** Opening INPUT MATERIAL block **
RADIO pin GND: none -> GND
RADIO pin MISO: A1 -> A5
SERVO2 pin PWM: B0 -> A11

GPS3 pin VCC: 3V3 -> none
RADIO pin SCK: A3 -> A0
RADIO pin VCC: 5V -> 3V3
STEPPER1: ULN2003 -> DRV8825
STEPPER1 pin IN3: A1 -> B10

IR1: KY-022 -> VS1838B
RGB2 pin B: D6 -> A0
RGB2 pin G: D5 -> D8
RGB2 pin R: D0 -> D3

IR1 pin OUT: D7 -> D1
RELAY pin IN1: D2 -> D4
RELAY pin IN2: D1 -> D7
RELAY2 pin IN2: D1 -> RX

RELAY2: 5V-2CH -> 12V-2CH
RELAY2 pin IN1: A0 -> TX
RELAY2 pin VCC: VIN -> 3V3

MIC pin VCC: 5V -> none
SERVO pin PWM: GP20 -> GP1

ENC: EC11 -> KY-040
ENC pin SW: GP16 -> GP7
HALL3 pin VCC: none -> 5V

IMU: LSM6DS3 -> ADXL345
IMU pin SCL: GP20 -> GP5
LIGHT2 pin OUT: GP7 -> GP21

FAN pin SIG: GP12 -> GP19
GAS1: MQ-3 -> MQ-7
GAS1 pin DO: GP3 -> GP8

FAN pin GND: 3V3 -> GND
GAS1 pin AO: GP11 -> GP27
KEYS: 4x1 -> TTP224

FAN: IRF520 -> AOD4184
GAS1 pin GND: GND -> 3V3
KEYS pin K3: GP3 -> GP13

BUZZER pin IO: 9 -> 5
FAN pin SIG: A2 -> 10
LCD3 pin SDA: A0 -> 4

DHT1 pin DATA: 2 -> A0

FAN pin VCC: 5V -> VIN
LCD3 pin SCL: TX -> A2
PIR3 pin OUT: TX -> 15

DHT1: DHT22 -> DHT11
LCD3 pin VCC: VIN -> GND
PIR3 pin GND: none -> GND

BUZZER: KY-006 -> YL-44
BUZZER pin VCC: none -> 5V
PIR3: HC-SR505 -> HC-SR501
** Closing INPUT MATERIAL block **
*EXERCISE DIRECTIONS*
Nothing but the lines from the start of the data through the line holding "RELAY2 pin IN2: D1 -> RX" should be restated, and each one exactly.

*ANSWER BELOW*
RADIO pin GND: none -> GND
RADIO pin MISO: A1 -> A5
SERVO2 pin PWM: B0 -> A11

GPS3 pin VCC: 3V3 -> none
RADIO pin SCK: A3 -> A0
RADIO pin VCC: 5V -> 3V3
STEPPER1: ULN2003 -> DRV8825
STEPPER1 pin IN3: A1 -> B10

IR1: KY-022 -> VS1838B
RGB2 pin B: D6 -> A0
RGB2 pin G: D5 -> D8
RGB2 pin R: D0 -> D3

IR1 pin OUT: D7 -> D1
RELAY pin IN1: D2 -> D4
RELAY pin IN2: D1 -> D7
RELAY2 pin IN2: D1 -> RX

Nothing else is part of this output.